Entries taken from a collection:
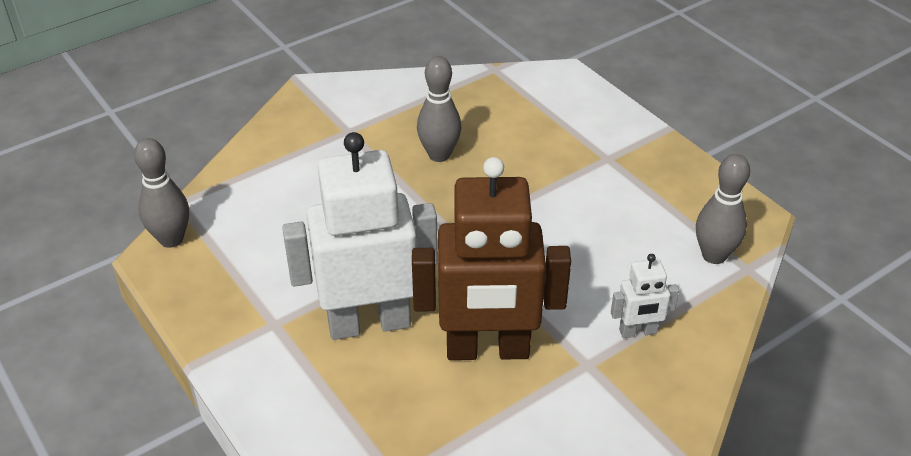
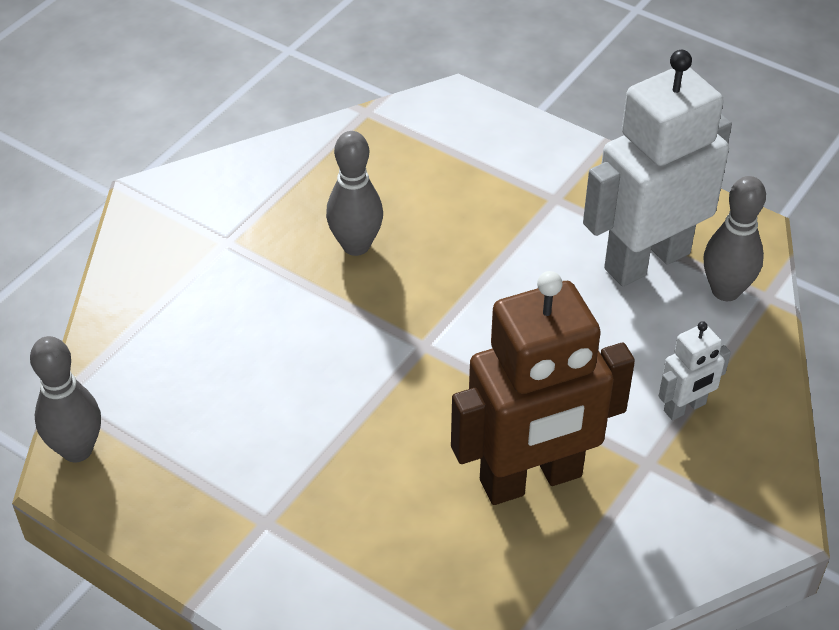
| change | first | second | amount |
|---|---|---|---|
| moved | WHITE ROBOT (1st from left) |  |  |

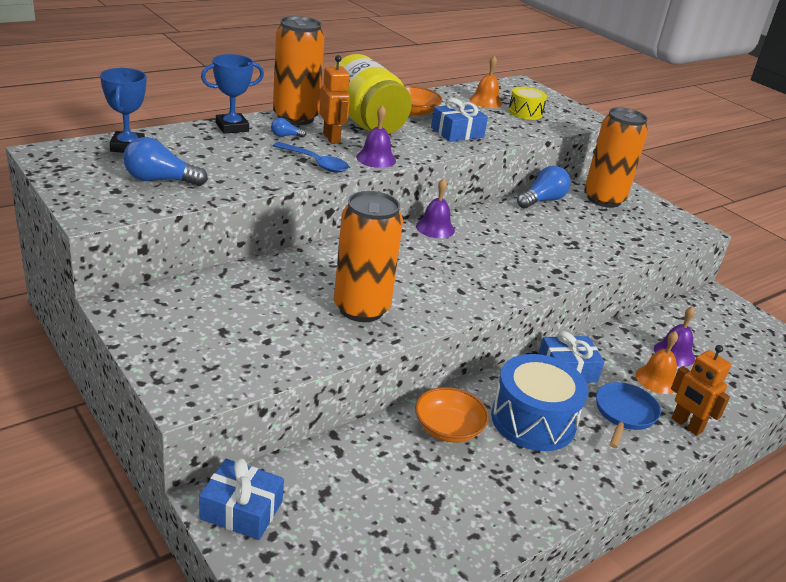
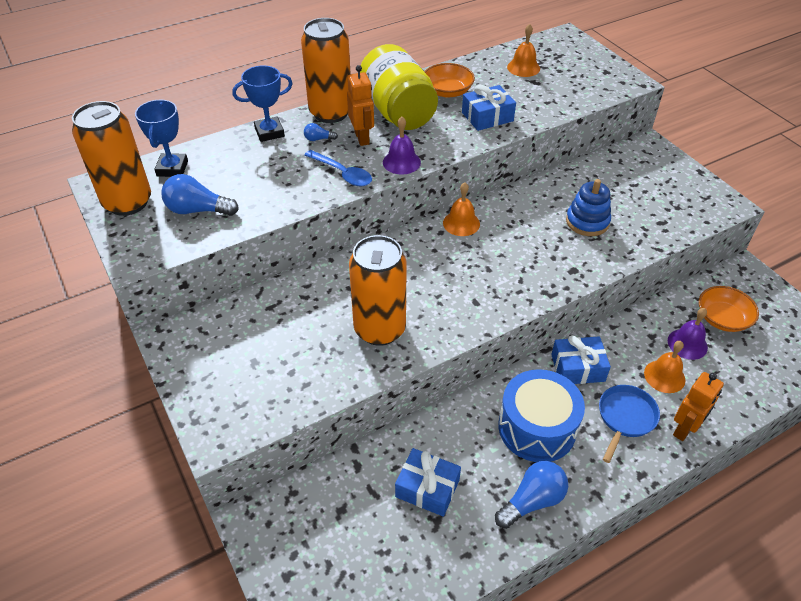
| change | first | second | amount |
|---|---|---|---|
| removed | YELLOW DRUM |  |  |
| added |  | BLUE STACKING TOY |  |
| moved | BLUE GIFT (1st from left) |  |  |
| moved | ORANGE BOWL (2nd from left) |  |  |
| moved | BLUE LIGHT BULB (3rd from left) |  |  |
| moved | ORANGE CAN (3rd from left in the first image) | ORANGE CAN (1st from left) |  |
| recoloured | PURPLE BELL (2nd from left) | ORANGE BELL (1st from left) |  |
| turned | ORANGE ROBOT (2nd from left) |  | 105 degrees counterclockwise |

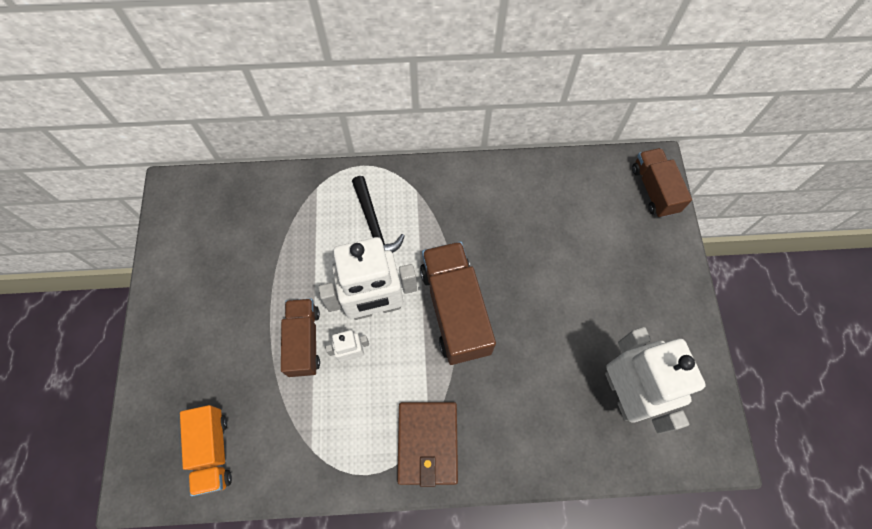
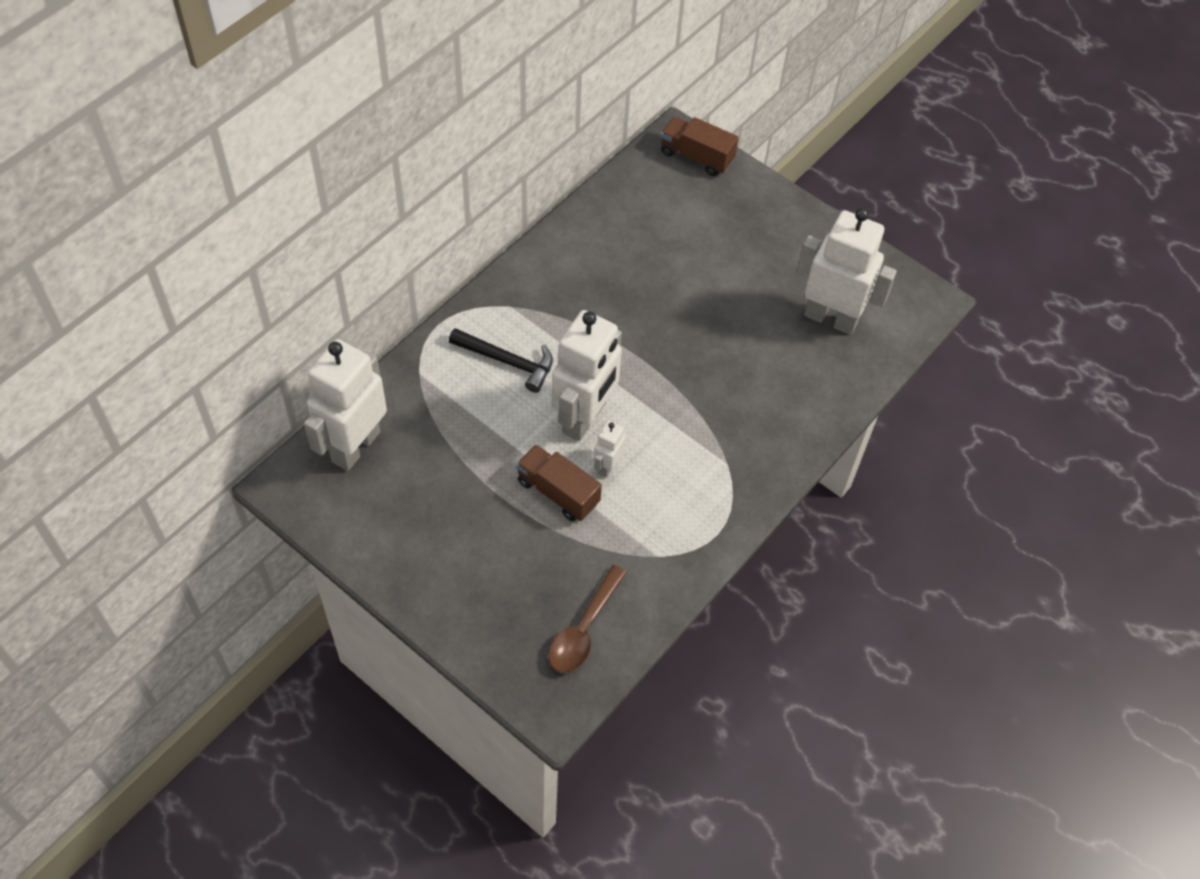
| change | first | second | amount |
|---|---|---|---|
| removed | BROWN WALLET |  |  |
| removed | BROWN TRUCK (2nd from left) |  |  |
| added |  | WHITE ROBOT (1st from left) |  |
| replaced | ORANGE TRUCK | BROWN SPOON |  |

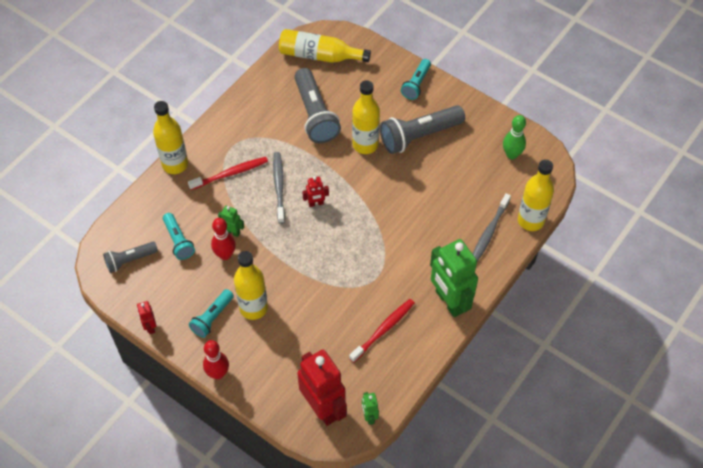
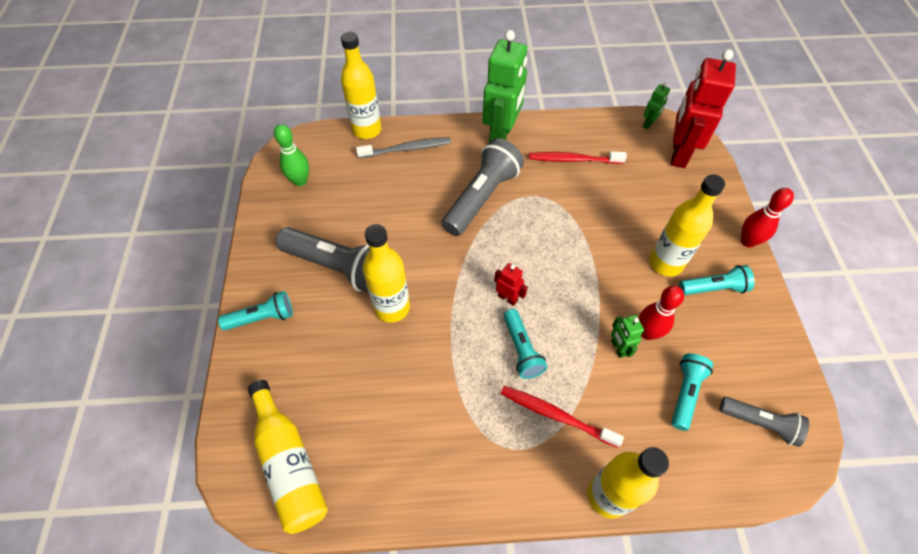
| change | first | second | amount |
|---|---|---|---|
| removed | RED ROBOT (1st from left) |  |  |
| moved | GREY FLASHLIGHT (2nd from left) |  |  |
| replaced | GREY TOOTHBRUSH (1st from left) | TURQUOISE FLASHLIGHT (2nd from left) |  |

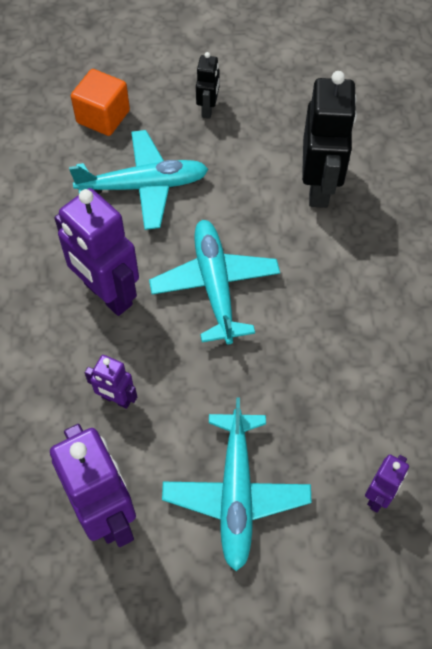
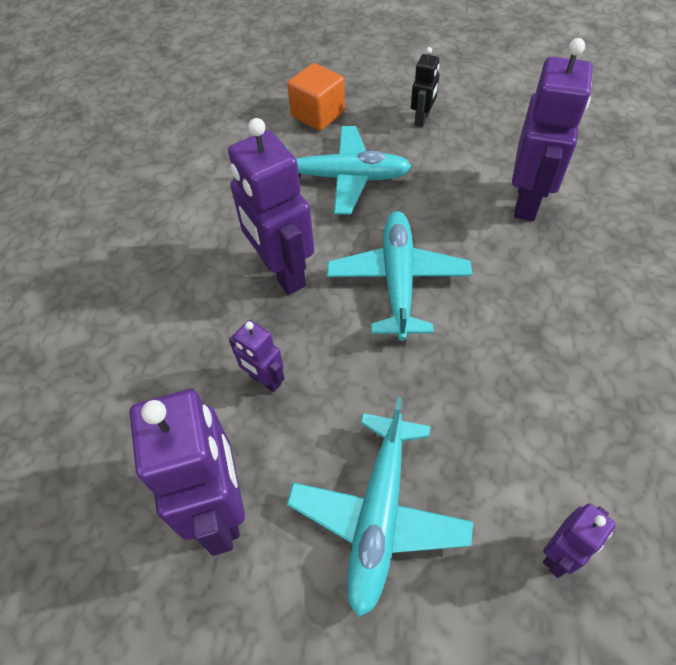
| change | first | second | amount |
|---|---|---|---|
| recoloured | BLACK ROBOT (2nd from left) | PURPLE ROBOT (4th from left) |  |

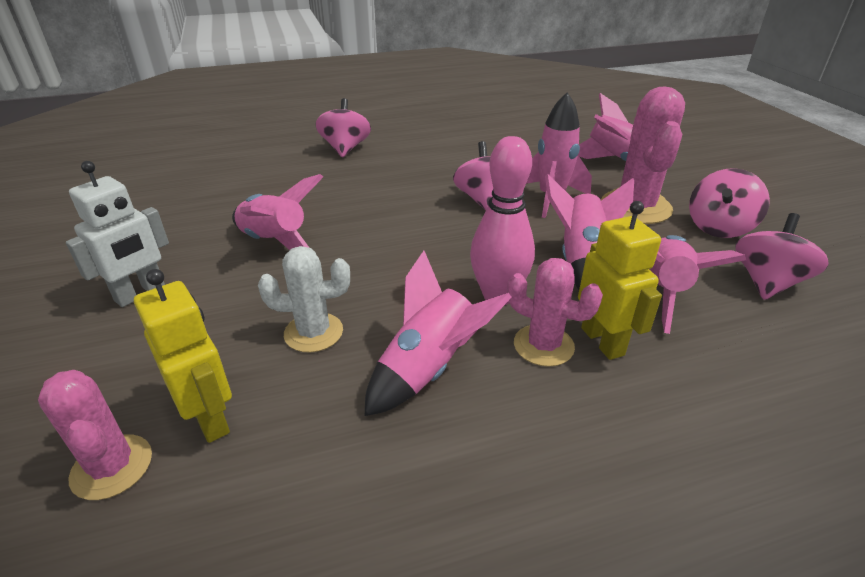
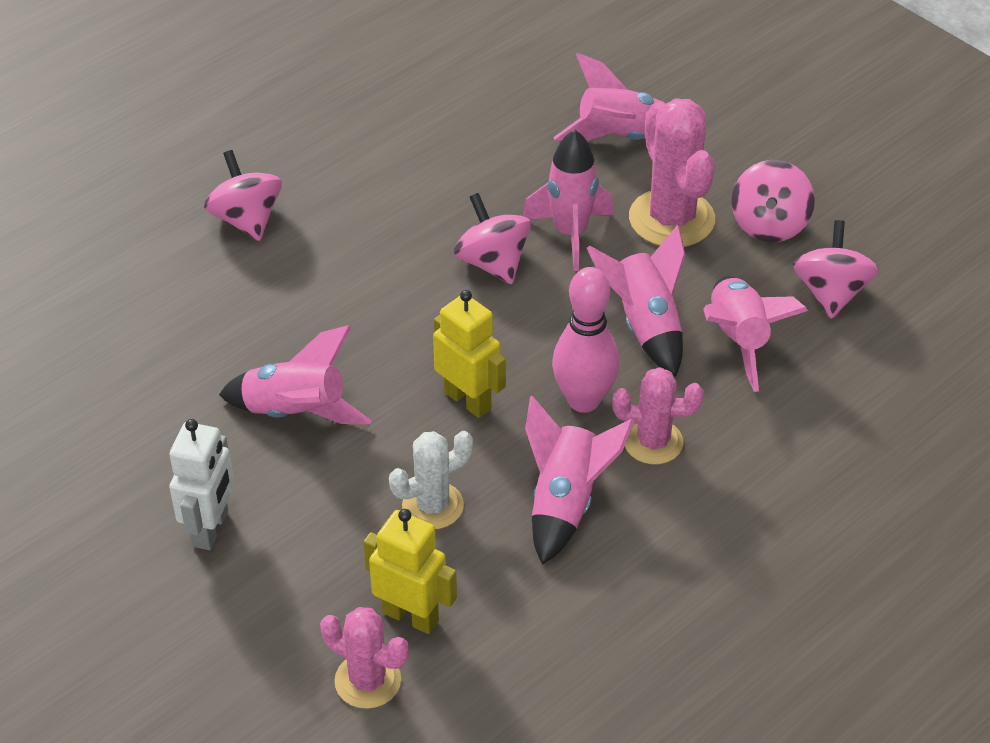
| change | first | second | amount |
|---|---|---|---|
| moved | YELLOW ROBOT (2nd from left) |  |  |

▸ **What you need to do**
The answer must consist of the line containing "BROWN TRUCK (2nd" and every line after it through the end of the records, retyped exactly, with all pictures left out.

▸ **Exercise response**
| removed | BROWN TRUCK (2nd from left) |  |  |
| added |  | WHITE ROBOT (1st from left) |  |
| replaced | ORANGE TRUCK | BROWN SPOON |  |

| change | first | second | amount |
|---|---|---|---|
| removed | RED ROBOT (1st from left) |  |  |
| moved | GREY FLASHLIGHT (2nd from left) |  |  |
| replaced | GREY TOOTHBRUSH (1st from left) | TURQUOISE FLASHLIGHT (2nd from left) |  |

| change | first | second | amount |
|---|---|---|---|
| recoloured | BLACK ROBOT (2nd from left) | PURPLE ROBOT (4th from left) |  |

| change | first | second | amount |
|---|---|---|---|
| moved | YELLOW ROBOT (2nd from left) |  |  |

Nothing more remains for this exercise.